## Assignment
Return every line from the one with "R5: 33k (N1, N3) -> 1.2k (N1, N3)" through the one with "D2: LED blue", inclusive, exactly as it appears below.

Stored data entries
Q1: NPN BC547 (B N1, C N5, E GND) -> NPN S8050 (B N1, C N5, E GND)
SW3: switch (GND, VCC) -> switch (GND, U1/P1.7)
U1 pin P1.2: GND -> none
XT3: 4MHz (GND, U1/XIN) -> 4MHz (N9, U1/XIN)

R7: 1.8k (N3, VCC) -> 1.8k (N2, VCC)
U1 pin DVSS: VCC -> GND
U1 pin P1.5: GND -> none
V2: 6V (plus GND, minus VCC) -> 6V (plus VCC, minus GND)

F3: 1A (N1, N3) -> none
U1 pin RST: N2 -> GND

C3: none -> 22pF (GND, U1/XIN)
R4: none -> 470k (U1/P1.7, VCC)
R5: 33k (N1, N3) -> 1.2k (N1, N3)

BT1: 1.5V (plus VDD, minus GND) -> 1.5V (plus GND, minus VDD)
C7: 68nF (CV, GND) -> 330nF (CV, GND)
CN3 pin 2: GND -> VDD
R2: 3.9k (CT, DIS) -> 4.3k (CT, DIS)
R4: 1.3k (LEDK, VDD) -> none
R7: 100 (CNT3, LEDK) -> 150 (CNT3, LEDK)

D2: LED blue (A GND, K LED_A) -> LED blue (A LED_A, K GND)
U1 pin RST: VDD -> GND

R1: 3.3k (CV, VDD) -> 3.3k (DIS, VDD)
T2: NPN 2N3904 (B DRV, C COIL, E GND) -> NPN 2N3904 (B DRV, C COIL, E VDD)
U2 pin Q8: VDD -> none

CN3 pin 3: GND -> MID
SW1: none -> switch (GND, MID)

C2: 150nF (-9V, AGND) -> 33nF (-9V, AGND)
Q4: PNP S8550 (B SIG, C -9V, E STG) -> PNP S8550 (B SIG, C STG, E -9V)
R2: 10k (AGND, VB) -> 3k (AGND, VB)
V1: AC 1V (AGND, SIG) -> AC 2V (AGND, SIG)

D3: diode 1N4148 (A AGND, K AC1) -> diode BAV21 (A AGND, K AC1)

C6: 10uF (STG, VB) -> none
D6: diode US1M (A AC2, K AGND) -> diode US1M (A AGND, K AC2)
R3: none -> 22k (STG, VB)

## Solution to this exercise
R5: 33k (N1, N3) -> 1.2k (N1, N3)

BT1: 1.5V (plus VDD, minus GND) -> 1.5V (plus GND, minus VDD)
C7: 68nF (CV, GND) -> 330nF (CV, GND)
CN3 pin 2: GND -> VDD
R2: 3.9k (CT, DIS) -> 4.3k (CT, DIS)
R4: 1.3k (LEDK, VDD) -> none
R7: 100 (CNT3, LEDK) -> 150 (CNT3, LEDK)

D2: LED blue (A GND, K LED_A) -> LED blue (A LED_A, K GND)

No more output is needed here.